── INPUT MATERIAL ──

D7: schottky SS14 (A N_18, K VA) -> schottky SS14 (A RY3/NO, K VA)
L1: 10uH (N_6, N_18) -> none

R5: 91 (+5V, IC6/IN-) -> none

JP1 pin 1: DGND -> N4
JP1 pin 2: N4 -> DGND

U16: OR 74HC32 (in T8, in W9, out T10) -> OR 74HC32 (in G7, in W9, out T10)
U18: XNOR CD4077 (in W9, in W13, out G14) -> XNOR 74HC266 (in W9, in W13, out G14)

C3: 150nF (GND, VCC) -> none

───

> [TASK REQUIREMENTS]:
Lines with the string "none" in the data above: say how many there are, giving the number alone.

> [RESULT BELOW]:
3